== Your assignment ==
Would you copy all lines in the data that contain the word "none"?

== Excerpted data ==
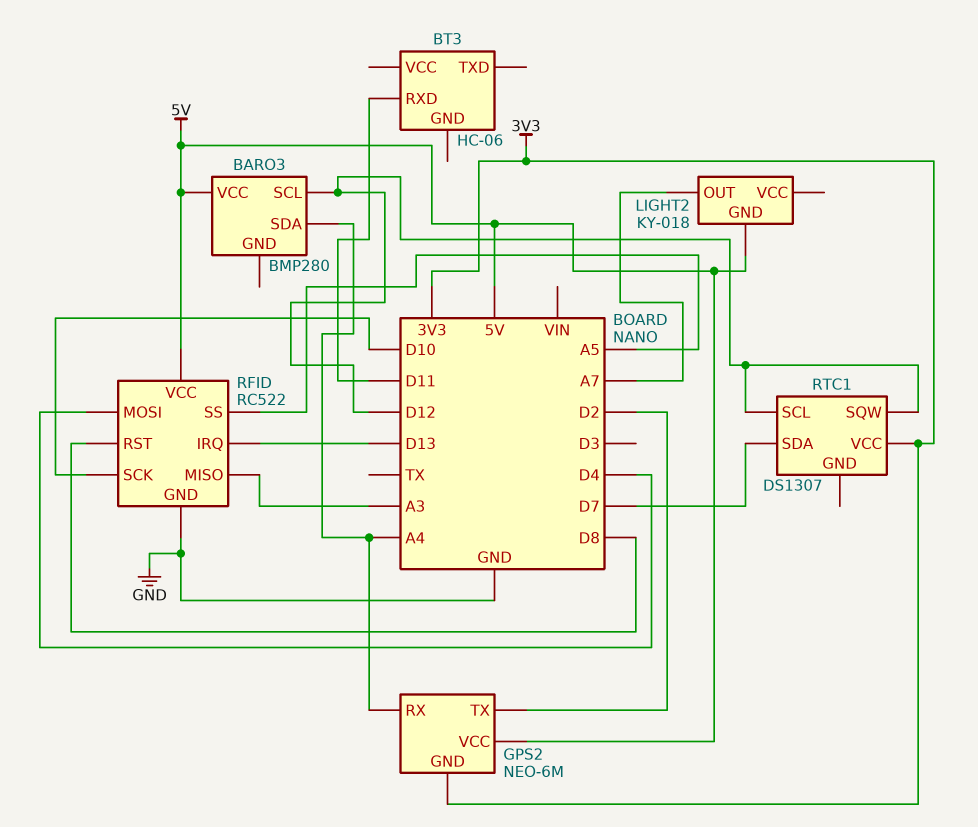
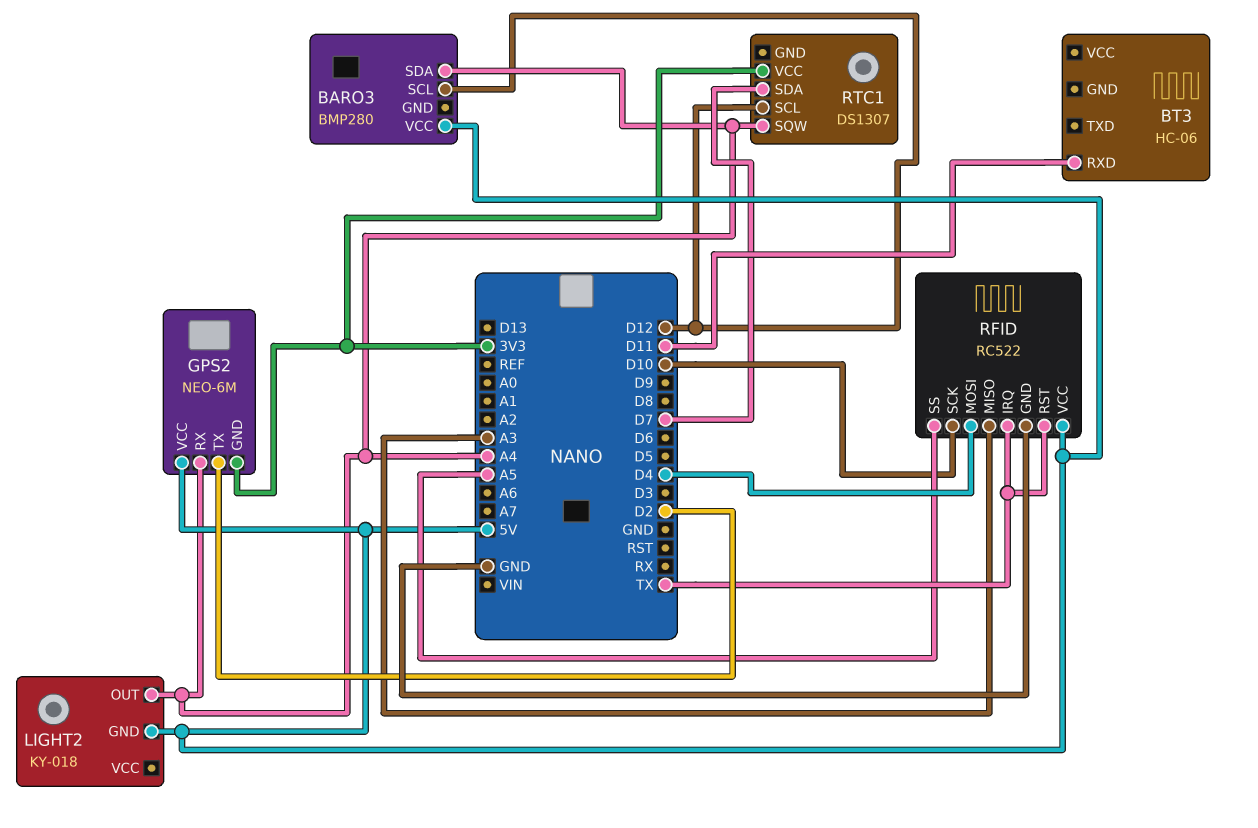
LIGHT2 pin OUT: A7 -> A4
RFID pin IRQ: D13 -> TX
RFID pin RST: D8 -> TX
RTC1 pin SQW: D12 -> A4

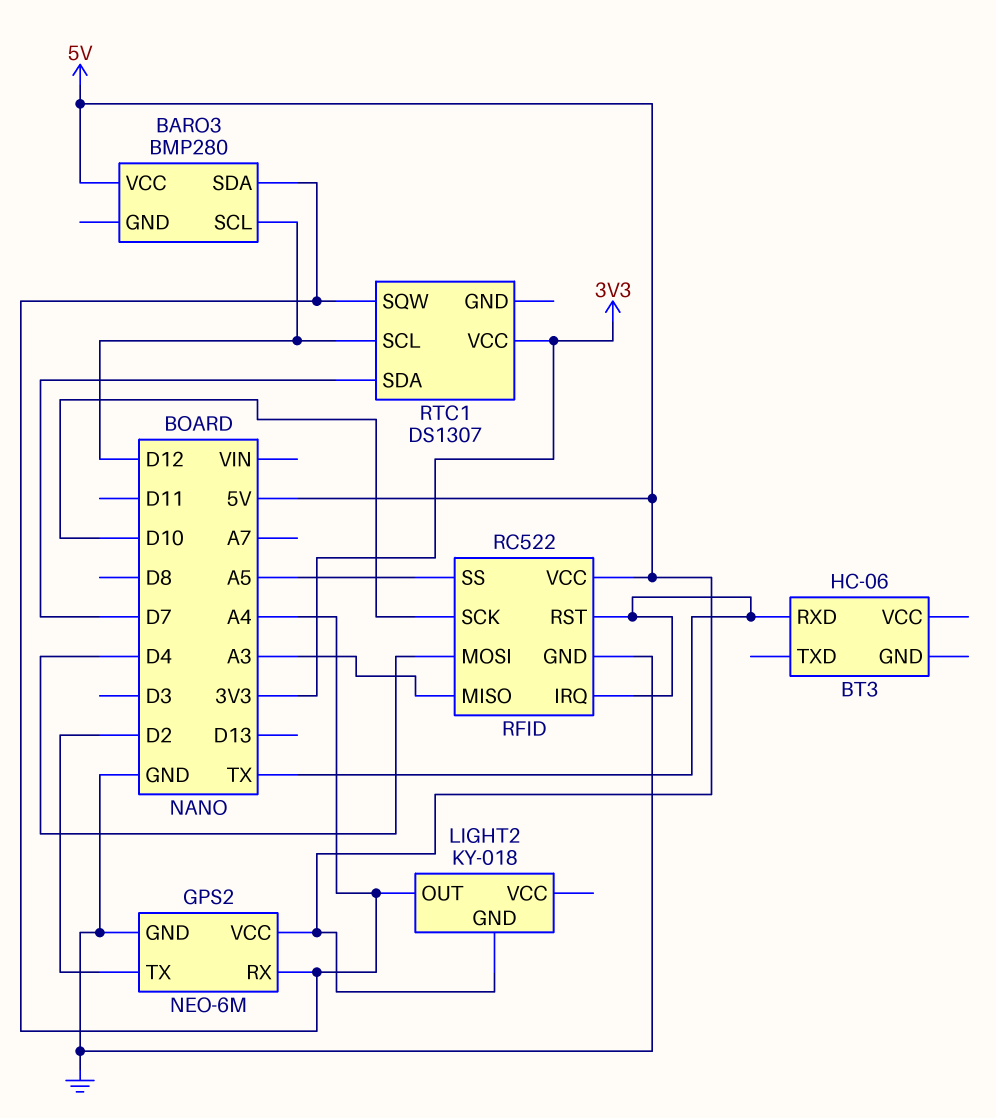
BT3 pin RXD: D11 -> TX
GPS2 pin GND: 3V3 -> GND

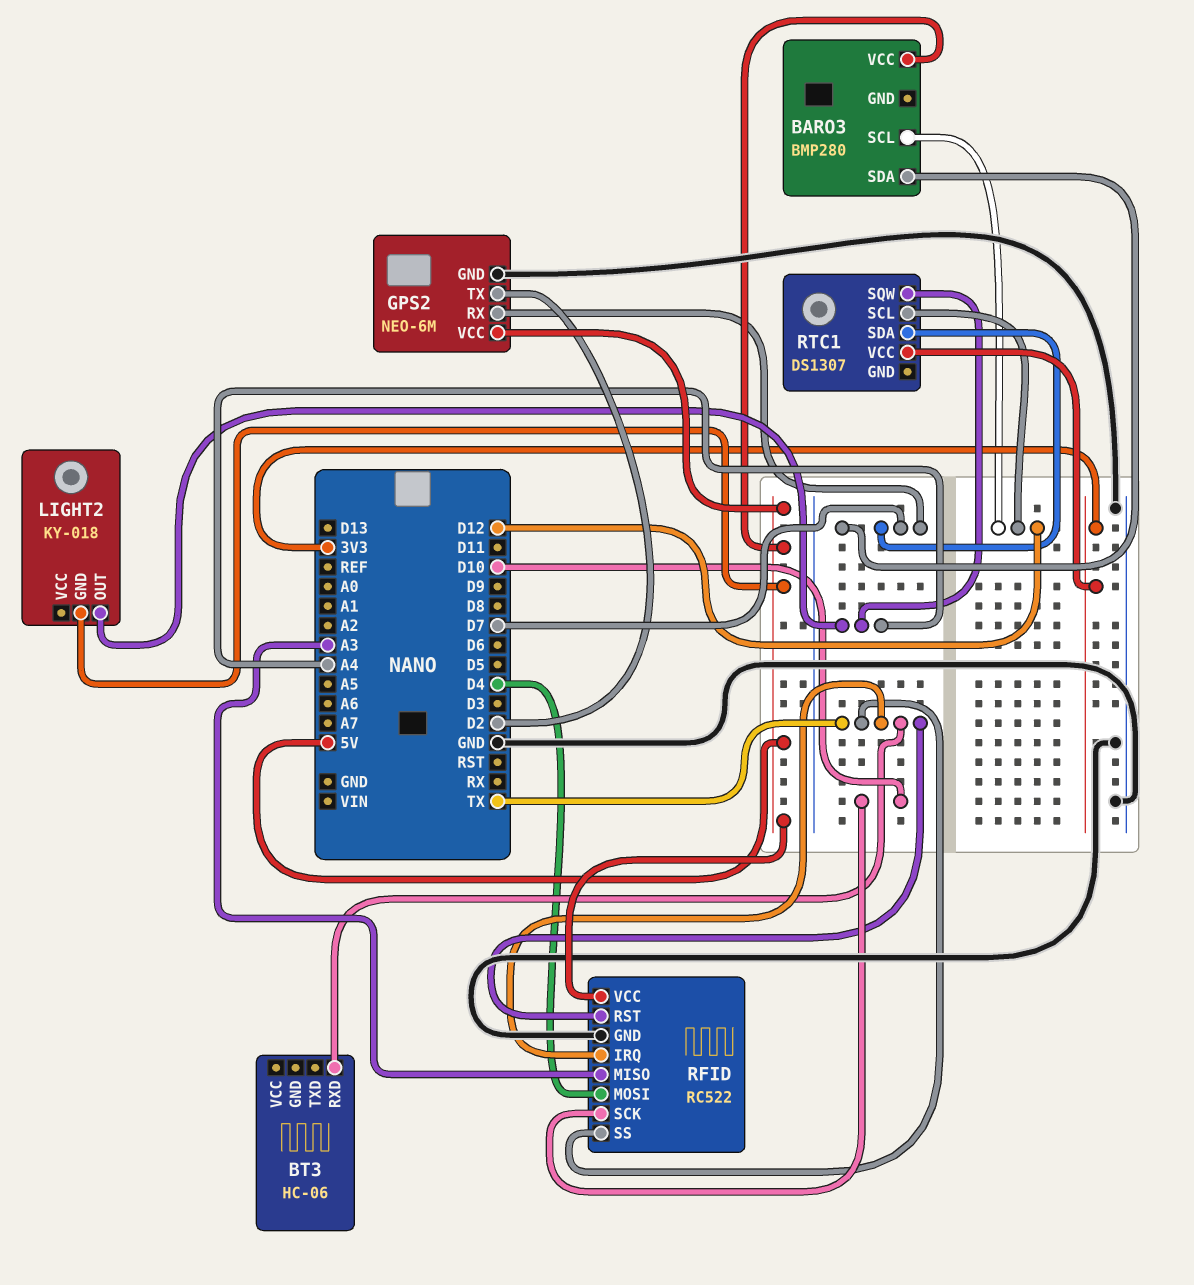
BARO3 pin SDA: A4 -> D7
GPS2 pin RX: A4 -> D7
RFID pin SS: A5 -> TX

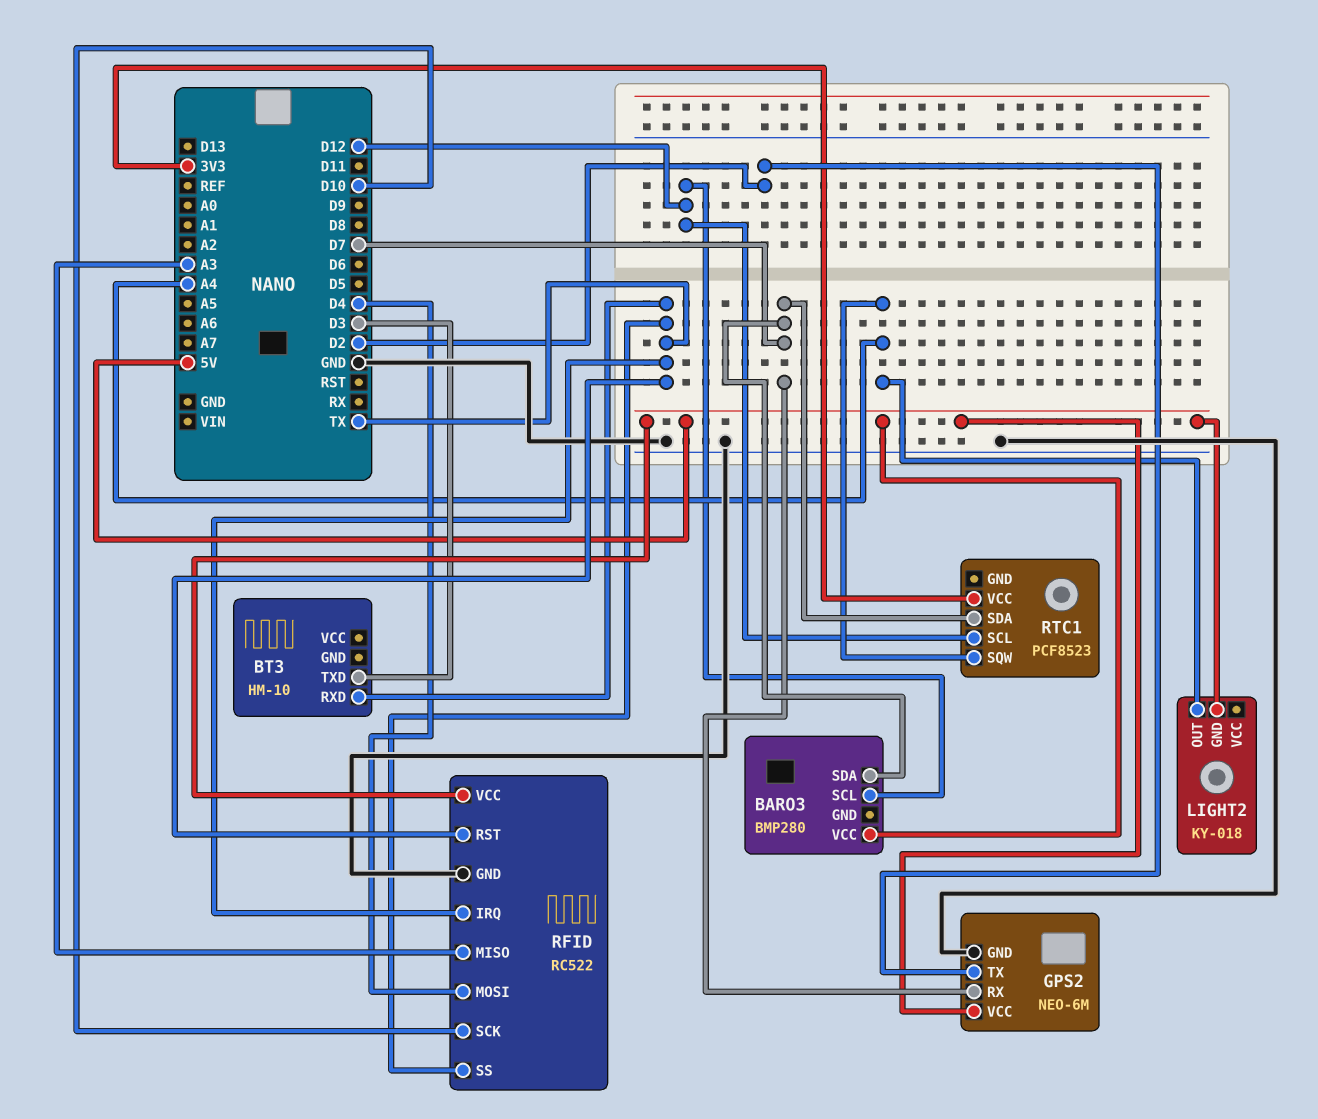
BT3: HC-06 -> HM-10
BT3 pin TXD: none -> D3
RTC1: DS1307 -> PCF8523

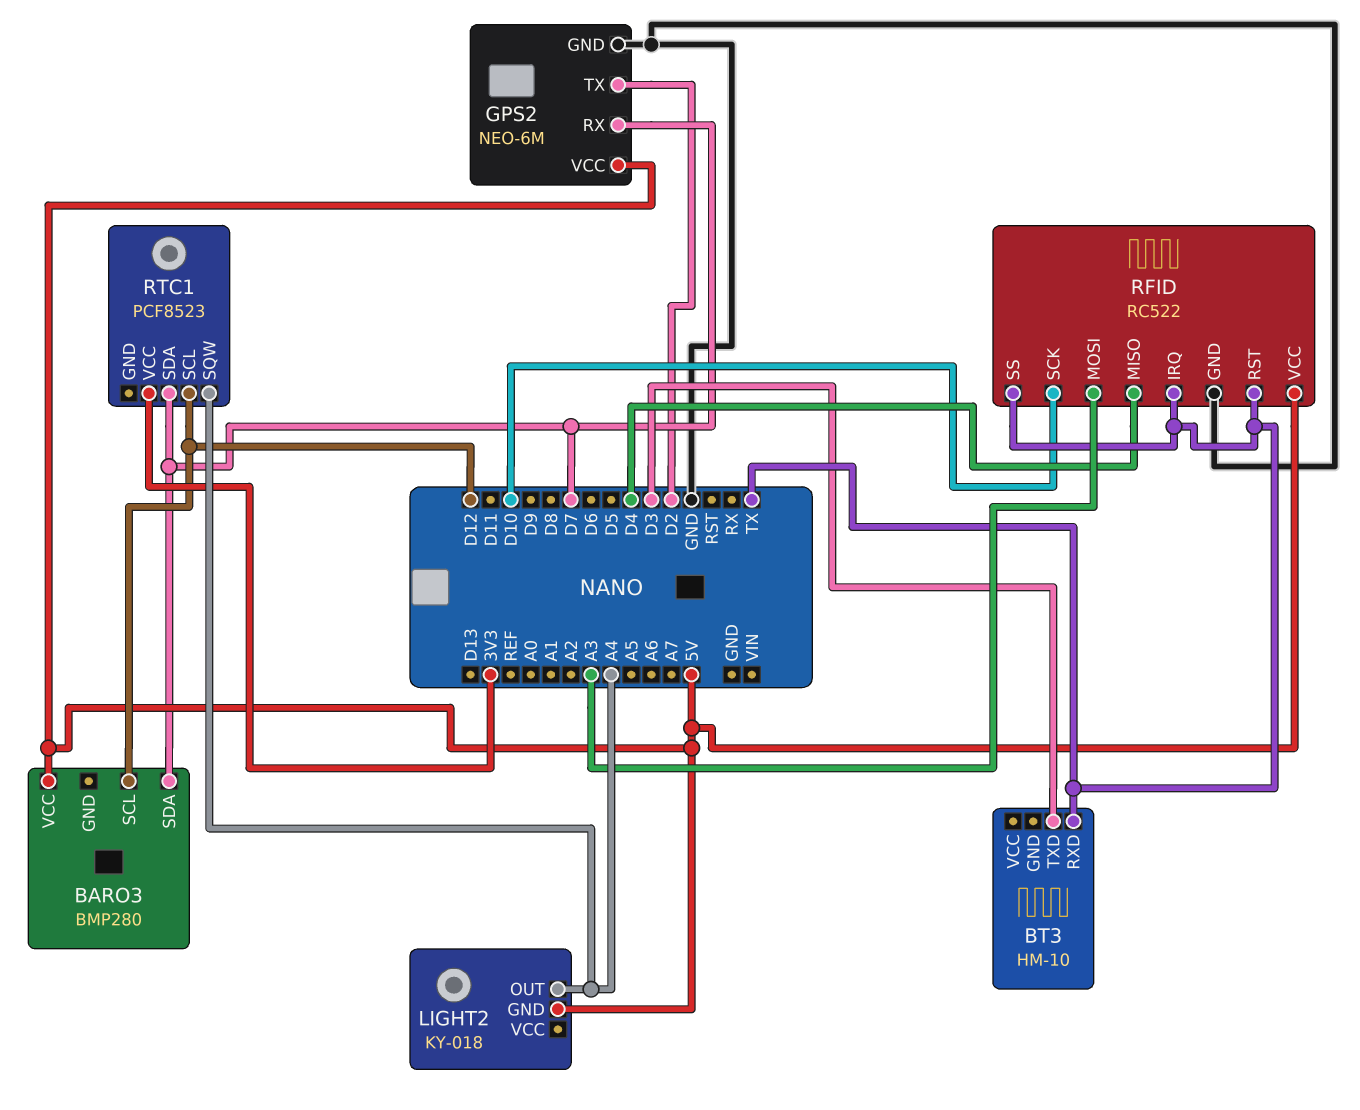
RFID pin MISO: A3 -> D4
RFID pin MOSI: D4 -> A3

...

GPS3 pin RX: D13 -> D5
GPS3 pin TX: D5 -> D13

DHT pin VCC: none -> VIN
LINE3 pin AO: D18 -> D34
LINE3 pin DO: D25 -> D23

== Response for this exercise ==
BT3 pin TXD: none -> D3
DHT pin VCC: none -> VIN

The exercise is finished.